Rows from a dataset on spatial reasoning
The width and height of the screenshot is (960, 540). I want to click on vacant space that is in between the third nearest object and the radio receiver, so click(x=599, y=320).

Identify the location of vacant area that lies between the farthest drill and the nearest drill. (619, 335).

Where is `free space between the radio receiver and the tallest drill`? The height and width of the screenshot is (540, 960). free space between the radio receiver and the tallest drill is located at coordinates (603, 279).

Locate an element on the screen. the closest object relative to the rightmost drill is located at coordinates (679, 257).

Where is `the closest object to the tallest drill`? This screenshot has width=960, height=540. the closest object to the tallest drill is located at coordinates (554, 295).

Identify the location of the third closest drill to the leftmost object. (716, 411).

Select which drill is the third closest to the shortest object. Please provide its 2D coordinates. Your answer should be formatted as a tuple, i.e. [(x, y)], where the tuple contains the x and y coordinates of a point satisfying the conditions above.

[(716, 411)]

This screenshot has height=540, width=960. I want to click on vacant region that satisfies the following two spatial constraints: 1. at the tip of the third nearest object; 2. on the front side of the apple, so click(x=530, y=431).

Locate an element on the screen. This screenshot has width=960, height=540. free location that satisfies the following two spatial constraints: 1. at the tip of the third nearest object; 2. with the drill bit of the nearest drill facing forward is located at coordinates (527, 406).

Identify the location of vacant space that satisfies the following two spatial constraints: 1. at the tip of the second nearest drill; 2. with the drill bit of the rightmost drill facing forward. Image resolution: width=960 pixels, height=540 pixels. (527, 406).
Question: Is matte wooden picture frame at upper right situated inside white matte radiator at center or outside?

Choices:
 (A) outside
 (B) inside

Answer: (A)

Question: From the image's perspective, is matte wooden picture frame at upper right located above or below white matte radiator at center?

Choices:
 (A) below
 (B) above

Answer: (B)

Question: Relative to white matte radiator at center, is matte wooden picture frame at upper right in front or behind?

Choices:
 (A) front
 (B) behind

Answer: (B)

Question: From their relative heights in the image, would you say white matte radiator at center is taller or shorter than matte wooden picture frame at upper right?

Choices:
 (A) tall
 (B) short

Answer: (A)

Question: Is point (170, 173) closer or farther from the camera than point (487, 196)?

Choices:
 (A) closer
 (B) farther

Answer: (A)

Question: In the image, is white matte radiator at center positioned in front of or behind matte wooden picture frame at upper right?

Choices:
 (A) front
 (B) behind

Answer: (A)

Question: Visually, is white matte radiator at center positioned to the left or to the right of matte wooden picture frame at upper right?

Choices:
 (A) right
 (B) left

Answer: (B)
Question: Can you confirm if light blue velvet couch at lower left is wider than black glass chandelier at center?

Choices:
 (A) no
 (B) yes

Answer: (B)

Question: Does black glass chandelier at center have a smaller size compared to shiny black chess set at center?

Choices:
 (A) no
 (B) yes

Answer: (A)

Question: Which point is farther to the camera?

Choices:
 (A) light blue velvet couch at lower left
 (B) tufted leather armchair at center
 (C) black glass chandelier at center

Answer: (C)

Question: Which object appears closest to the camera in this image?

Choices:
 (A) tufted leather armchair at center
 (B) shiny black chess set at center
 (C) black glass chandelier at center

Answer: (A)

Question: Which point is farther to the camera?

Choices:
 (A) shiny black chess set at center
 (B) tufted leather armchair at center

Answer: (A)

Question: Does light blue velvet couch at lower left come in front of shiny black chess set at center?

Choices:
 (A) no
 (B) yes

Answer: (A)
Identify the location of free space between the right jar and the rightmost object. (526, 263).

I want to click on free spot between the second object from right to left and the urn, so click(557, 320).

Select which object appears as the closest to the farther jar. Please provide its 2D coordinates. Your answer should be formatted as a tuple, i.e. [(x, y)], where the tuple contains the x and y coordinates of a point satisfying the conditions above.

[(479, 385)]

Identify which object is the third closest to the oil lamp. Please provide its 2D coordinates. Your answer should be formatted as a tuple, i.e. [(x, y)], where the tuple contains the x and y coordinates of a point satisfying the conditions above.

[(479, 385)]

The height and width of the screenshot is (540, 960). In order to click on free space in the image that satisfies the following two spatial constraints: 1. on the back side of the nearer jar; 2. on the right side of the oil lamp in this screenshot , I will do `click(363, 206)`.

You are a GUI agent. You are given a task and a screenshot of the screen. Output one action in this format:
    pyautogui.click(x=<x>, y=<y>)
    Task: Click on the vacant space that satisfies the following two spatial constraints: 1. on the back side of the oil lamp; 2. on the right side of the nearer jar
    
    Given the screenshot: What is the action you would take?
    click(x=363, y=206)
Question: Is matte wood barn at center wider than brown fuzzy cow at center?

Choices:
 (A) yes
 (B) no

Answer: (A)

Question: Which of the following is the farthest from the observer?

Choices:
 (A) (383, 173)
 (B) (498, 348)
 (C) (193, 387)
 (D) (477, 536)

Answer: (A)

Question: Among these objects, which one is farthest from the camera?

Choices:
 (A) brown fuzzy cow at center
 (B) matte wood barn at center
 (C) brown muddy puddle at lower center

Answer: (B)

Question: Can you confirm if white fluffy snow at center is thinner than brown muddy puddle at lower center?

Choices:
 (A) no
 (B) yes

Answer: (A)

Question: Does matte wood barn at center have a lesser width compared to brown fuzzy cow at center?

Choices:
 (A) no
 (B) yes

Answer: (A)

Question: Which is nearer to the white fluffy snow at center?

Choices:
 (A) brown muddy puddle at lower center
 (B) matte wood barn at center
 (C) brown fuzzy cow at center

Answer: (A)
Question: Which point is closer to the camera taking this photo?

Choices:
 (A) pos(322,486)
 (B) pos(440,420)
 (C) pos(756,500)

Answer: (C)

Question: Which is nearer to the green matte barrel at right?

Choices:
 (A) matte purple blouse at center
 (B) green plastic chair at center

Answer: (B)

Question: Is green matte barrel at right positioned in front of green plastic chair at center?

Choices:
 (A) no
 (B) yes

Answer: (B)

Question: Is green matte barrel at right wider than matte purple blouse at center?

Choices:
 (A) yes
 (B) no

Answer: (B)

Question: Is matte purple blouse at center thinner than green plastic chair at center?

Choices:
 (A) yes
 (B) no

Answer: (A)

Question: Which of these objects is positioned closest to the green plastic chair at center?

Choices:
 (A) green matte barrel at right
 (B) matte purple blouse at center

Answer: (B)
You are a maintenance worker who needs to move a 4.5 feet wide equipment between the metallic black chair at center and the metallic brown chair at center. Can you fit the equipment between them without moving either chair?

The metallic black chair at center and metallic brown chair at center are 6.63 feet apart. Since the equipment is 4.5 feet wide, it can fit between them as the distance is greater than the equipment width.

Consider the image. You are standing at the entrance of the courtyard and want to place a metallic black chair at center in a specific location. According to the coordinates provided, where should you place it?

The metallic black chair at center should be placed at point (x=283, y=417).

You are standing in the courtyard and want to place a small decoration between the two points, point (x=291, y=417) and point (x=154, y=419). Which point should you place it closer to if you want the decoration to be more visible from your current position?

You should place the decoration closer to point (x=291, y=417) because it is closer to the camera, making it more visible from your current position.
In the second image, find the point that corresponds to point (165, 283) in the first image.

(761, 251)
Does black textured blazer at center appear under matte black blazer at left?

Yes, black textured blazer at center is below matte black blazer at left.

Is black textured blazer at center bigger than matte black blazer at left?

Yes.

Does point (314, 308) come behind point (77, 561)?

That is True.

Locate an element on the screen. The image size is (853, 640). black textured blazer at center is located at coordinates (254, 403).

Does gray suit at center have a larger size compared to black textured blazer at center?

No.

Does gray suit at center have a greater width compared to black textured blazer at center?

== To be done ==
Convert the records above into a JSON list of strings, with each line as its own string and blank lines omitted.

== Correct response ==
[
  "The width and height of the screenshot is (960, 540). I want to click on vacant space that is in between the third nearest object and the radio receiver, so click(x=599, y=320).",
  "Identify the location of vacant area that lies between the farthest drill and the nearest drill. (619, 335).",
  "Where is `free space between the radio receiver and the tallest drill`? The height and width of the screenshot is (540, 960). free space between the radio receiver and the tallest drill is located at coordinates (603, 279).",
  "Locate an element on the screen. the closest object relative to the rightmost drill is located at coordinates (679, 257).",
  "Where is `the closest object to the tallest drill`? This screenshot has width=960, height=540. the closest object to the tallest drill is located at coordinates (554, 295).",
  "Identify the location of the third closest drill to the leftmost object. (716, 411).",
  "Select which drill is the third closest to the shortest object. Please provide its 2D coordinates. Your answer should be formatted as a tuple, i.e. [(x, y)], where the tuple contains the x and y coordinates of a point satisfying the conditions above.",
  "[(716, 411)]",
  "This screenshot has height=540, width=960. I want to click on vacant region that satisfies the following two spatial constraints: 1. at the tip of the third nearest object; 2. on the front side of the apple, so click(x=530, y=431).",
  "Locate an element on the screen. This screenshot has width=960, height=540. free location that satisfies the following two spatial constraints: 1. at the tip of the third nearest object; 2. with the drill bit of the nearest drill facing forward is located at coordinates (527, 406).",
  "Identify the location of vacant space that satisfies the following two spatial constraints: 1. at the tip of the second nearest drill; 2. with the drill bit of the rightmost drill facing forward. Image resolution: width=960 pixels, height=540 pixels. (527, 406).",
  "Question: Is matte wooden picture frame at upper right situated inside white matte radiator at center or outside?",
  "Choices:",
  " (A) outside",
  " (B) inside",
  "Answer: (A)",
  "Question: From the image's perspective, is matte wooden picture frame at upper right located above or below white matte radiator at center?",
  "Choices:",
  " (A) below",
  " (B) above",
  "Answer: (B)",
  "Question: Relative to white matte radiator at center, is matte wooden picture frame at upper right in front or behind?",
  "Choices:",
  " (A) front",
  " (B) behind",
  "Answer: (B)",
  "Question: From their relative heights in the image, would you say white matte radiator at center is taller or shorter than matte wooden picture frame at upper right?",
  "Choices:",
  " (A) tall",
  " (B) short",
  "Answer: (A)",
  "Question: Is point (170, 173) closer or farther from the camera than point (487, 196)?",
  "Choices:",
  " (A) closer",
  " (B) farther",
  "Answer: (A)",
  "Question: In the image, is white matte radiator at center positioned in front of or behind matte wooden picture frame at upper right?",
  "Choices:",
  " (A) front",
  " (B) behind",
  "Answer: (A)",
  "Question: Visually, is white matte radiator at center positioned to the left or to the right of matte wooden picture frame at upper right?",
  "Choices:",
  " (A) right",
  " (B) left",
  "Answer: (B)",
  "Question: Can you confirm if light blue velvet couch at lower left is wider than black glass chandelier at center?",
  "Choices:",
  " (A) no",
  " (B) yes",
  "Answer: (B)",
  "Question: Does black glass chandelier at center have a smaller size compared to shiny black chess set at center?",
  "Choices:",
  " (A) no",
  " (B) yes",
  "Answer: (A)",
  "Question: Which point is farther to the camera?",
  "Choices:",
  " (A) light blue velvet couch at lower left",
  " (B) tufted leather armchair at center",
  " (C) black glass chandelier at center",
  "Answer: (C)",
  "Question: Which object appears closest to the camera in this image?",
  "Choices:",
  " (A) tufted leather armchair at center",
  " (B) shiny black chess set at center",
  " (C) black glass chandelier at center",
  "Answer: (A)",
  "Question: Which point is farther to the camera?",
  "Choices:",
  " (A) shiny black chess set at center",
  " (B) tufted leather armchair at center",
  "Answer: (A)",
  "Question: Does light blue velvet couch at lower left come in front of shiny black chess set at center?",
  "Choices:",
  " (A) no",
  " (B) yes",
  "Answer: (A)",
  "Identify the location of free space between the right jar and the rightmost object. (526, 263).",
  "I want to click on free spot between the second object from right to left and the urn, so click(557, 320).",
  "Select which object appears as the closest to the farther jar. Please provide its 2D coordinates. Your answer should be formatted as a tuple, i.e. [(x, y)], where the tuple contains the x and y coordinates of a point satisfying the conditions above.",
  "[(479, 385)]",
  "Identify which object is the third closest to the oil lamp. Please provide its 2D coordinates. Your answer should be formatted as a tuple, i.e. [(x, y)], where the tuple contains the x and y coordinates of a point satisfying the conditions above.",
  "[(479, 385)]",
  "The height and width of the screenshot is (540, 960). In order to click on free space in the image that satisfies the following two spatial constraints: 1. on the back side of the nearer jar; 2. on the right side of the oil lamp in this screenshot , I will do `click(363, 206)`.",
  "You are a GUI agent. You are given a task and a screenshot of the screen. Output one action in this format:",
  "    pyautogui.click(x=<x>, y=<y>)",
  "    Task: Click on the vacant space that satisfies the following two spatial constraints: 1. on the back side of the oil lamp; 2. on the right side of the nearer jar",
  "    Given the screenshot: What is the action you would take?",
  "    click(x=363, y=206)",
  "Question: Is matte wood barn at center wider than brown fuzzy cow at center?",
  "Choices:",
  " (A) yes",
  " (B) no",
  "Answer: (A)",
  "Question: Which of the following is the farthest from the observer?",
  "Choices:",
  " (A) (383, 173)",
  " (B) (498, 348)",
  " (C) (193, 387)",
  " (D) (477, 536)",
  "Answer: (A)",
  "Question: Among these objects, which one is farthest from the camera?",
  "Choices:",
  " (A) brown fuzzy cow at center",
  " (B) matte wood barn at center",
  " (C) brown muddy puddle at lower center",
  "Answer: (B)",
  "Question: Can you confirm if white fluffy snow at center is thinner than brown muddy puddle at lower center?",
  "Choices:",
  " (A) no",
  " (B) yes",
  "Answer: (A)",
  "Question: Does matte wood barn at center have a lesser width compared to brown fuzzy cow at center?",
  "Choices:",
  " (A) no",
  " (B) yes",
  "Answer: (A)",
  "Question: Which is nearer to the white fluffy snow at center?",
  "Choices:",
  " (A) brown muddy puddle at lower center",
  " (B) matte wood barn at center",
  " (C) brown fuzzy cow at center",
  "Answer: (A)",
  "Question: Which point is closer to the camera taking this photo?",
  "Choices:",
  " (A) pos(322,486)",
  " (B) pos(440,420)",
  " (C) pos(756,500)",
  "Answer: (C)",
  "Question: Which is nearer to the green matte barrel at right?",
  "Choices:",
  " (A) matte purple blouse at center",
  " (B) green plastic chair at center",
  "Answer: (B)",
  "Question: Is green matte barrel at right positioned in front of green plastic chair at center?",
  "Choices:",
  " (A) no",
  " (B) yes",
  "Answer: (B)",
  "Question: Is green matte barrel at right wider than matte purple blouse at center?",
  "Choices:",
  " (A) yes",
  " (B) no",
  "Answer: (B)",
  "Question: Is matte purple blouse at center thinner than green plastic chair at center?",
  "Choices:",
  " (A) yes",
  " (B) no",
  "Answer: (A)",
  "Question: Which of these objects is positioned closest to the green plastic chair at center?",
  "Choices:",
  " (A) green matte barrel at right",
  " (B) matte purple blouse at center",
  "Answer: (B)",
  "You are a maintenance worker who needs to move a 4.5 feet wide equipment between the metallic black chair at center and the metallic brown chair at center. Can you fit the equipment between them without moving either chair?",
  "The metallic black chair at center and metallic brown chair at center are 6.63 feet apart. Since the equipment is 4.5 feet wide, it can fit between them as the distance is greater than the equipment width.",
  "Consider the image. You are standing at the entrance of the courtyard and want to place a metallic black chair at center in a specific location. According to the coordinates provided, where should you place it?",
  "The metallic black chair at center should be placed at point (x=283, y=417).",
  "You are standing in the courtyard and want to place a small decoration between the two points, point (x=291, y=417) and point (x=154, y=419). Which point should you place it closer to if you want the decoration to be more visible from your current position?",
  "You should place the decoration closer to point (x=291, y=417) because it is closer to the camera, making it more visible from your current position.",
  "In the second image, find the point that corresponds to point (165, 283) in the first image.",
  "(761, 251)",
  "Does black textured blazer at center appear under matte black blazer at left?",
  "Yes, black textured blazer at center is below matte black blazer at left.",
  "Is black textured blazer at center bigger than matte black blazer at left?",
  "Yes.",
  "Does point (314, 308) come behind point (77, 561)?",
  "That is True.",
  "Locate an element on the screen. The image size is (853, 640). black textured blazer at center is located at coordinates (254, 403).",
  "Does gray suit at center have a larger size compared to black textured blazer at center?",
  "No.",
  "Does gray suit at center have a greater width compared to black textured blazer at center?"
]